PROBLEM DESCRIPTION => Each record needs to be retyped exactly, though its pictures should not appear.

(Extracted data entries)
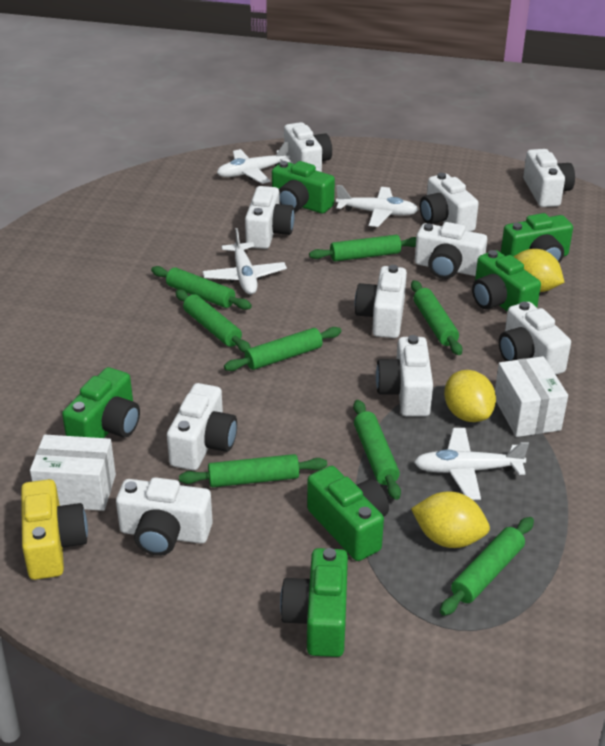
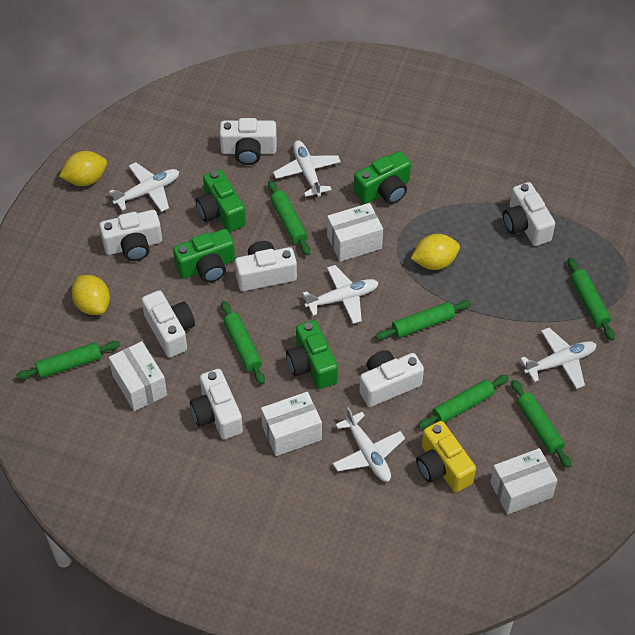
green camera: 6 -> 4
green rolling pin: 8 -> 7
white box: 2 -> 4
white camera: 10 -> 7
white plane: 4 -> 5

THE ANSWER =>
green camera: 6 -> 4
green rolling pin: 8 -> 7
white box: 2 -> 4
white camera: 10 -> 7
white plane: 4 -> 5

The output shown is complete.